START Provided data
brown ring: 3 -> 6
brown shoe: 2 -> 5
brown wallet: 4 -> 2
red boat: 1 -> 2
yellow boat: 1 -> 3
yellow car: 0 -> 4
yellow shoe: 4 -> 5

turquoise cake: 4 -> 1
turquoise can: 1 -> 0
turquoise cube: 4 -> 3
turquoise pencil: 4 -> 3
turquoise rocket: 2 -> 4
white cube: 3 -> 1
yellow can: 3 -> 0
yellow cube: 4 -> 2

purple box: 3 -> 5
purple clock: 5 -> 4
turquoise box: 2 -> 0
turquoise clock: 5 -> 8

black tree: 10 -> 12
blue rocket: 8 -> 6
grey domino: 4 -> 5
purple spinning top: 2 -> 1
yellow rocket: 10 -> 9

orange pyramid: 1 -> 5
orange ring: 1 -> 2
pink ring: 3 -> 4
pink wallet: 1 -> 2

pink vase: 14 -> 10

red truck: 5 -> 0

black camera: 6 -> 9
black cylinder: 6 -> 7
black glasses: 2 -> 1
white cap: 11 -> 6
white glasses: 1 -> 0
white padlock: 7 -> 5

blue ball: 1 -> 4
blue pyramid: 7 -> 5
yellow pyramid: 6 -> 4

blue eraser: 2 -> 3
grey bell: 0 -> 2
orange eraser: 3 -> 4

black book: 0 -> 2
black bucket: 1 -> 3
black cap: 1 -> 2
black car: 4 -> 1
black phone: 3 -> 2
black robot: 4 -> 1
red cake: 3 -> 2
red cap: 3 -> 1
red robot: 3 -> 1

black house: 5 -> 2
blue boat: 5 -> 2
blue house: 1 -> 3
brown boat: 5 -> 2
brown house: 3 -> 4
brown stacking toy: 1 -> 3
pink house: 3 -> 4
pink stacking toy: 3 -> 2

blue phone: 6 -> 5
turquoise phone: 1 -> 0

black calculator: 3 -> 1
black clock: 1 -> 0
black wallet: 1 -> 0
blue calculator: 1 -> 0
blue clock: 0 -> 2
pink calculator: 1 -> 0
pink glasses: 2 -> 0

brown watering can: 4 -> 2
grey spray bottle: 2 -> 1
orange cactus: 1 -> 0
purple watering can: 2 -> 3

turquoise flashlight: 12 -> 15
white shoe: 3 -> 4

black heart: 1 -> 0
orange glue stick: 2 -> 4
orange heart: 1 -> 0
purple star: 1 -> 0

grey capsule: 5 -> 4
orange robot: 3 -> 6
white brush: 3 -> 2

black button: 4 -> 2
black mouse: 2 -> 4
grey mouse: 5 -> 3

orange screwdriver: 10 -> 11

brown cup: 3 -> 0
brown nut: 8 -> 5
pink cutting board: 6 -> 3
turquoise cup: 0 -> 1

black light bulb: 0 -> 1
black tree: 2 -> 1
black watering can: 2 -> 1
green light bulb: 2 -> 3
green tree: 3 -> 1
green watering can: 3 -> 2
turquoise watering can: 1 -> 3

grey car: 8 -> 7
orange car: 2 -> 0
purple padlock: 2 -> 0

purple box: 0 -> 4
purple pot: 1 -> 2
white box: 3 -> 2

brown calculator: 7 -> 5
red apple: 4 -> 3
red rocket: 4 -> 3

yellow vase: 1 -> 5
END Provided data
▶ _Exercise_: Could you set down, exactly as written, the lines above between the one holding "turquoise clock: 5 -> 8" and the one holding "pink cutting board: 6 -> 3", inclusive, and nothing more?

▶ _Result_:
turquoise clock: 5 -> 8

black tree: 10 -> 12
blue rocket: 8 -> 6
grey domino: 4 -> 5
purple spinning top: 2 -> 1
yellow rocket: 10 -> 9

orange pyramid: 1 -> 5
orange ring: 1 -> 2
pink ring: 3 -> 4
pink wallet: 1 -> 2

pink vase: 14 -> 10

red truck: 5 -> 0

black camera: 6 -> 9
black cylinder: 6 -> 7
black glasses: 2 -> 1
white cap: 11 -> 6
white glasses: 1 -> 0
white padlock: 7 -> 5

blue ball: 1 -> 4
blue pyramid: 7 -> 5
yellow pyramid: 6 -> 4

blue eraser: 2 -> 3
grey bell: 0 -> 2
orange eraser: 3 -> 4

black book: 0 -> 2
black bucket: 1 -> 3
black cap: 1 -> 2
black car: 4 -> 1
black phone: 3 -> 2
black robot: 4 -> 1
red cake: 3 -> 2
red cap: 3 -> 1
red robot: 3 -> 1

black house: 5 -> 2
blue boat: 5 -> 2
blue house: 1 -> 3
brown boat: 5 -> 2
brown house: 3 -> 4
brown stacking toy: 1 -> 3
pink house: 3 -> 4
pink stacking toy: 3 -> 2

blue phone: 6 -> 5
turquoise phone: 1 -> 0

black calculator: 3 -> 1
black clock: 1 -> 0
black wallet: 1 -> 0
blue calculator: 1 -> 0
blue clock: 0 -> 2
pink calculator: 1 -> 0
pink glasses: 2 -> 0

brown watering can: 4 -> 2
grey spray bottle: 2 -> 1
orange cactus: 1 -> 0
purple watering can: 2 -> 3

turquoise flashlight: 12 -> 15
white shoe: 3 -> 4

black heart: 1 -> 0
orange glue stick: 2 -> 4
orange heart: 1 -> 0
purple star: 1 -> 0

grey capsule: 5 -> 4
orange robot: 3 -> 6
white brush: 3 -> 2

black button: 4 -> 2
black mouse: 2 -> 4
grey mouse: 5 -> 3

orange screwdriver: 10 -> 11

brown cup: 3 -> 0
brown nut: 8 -> 5
pink cutting board: 6 -> 3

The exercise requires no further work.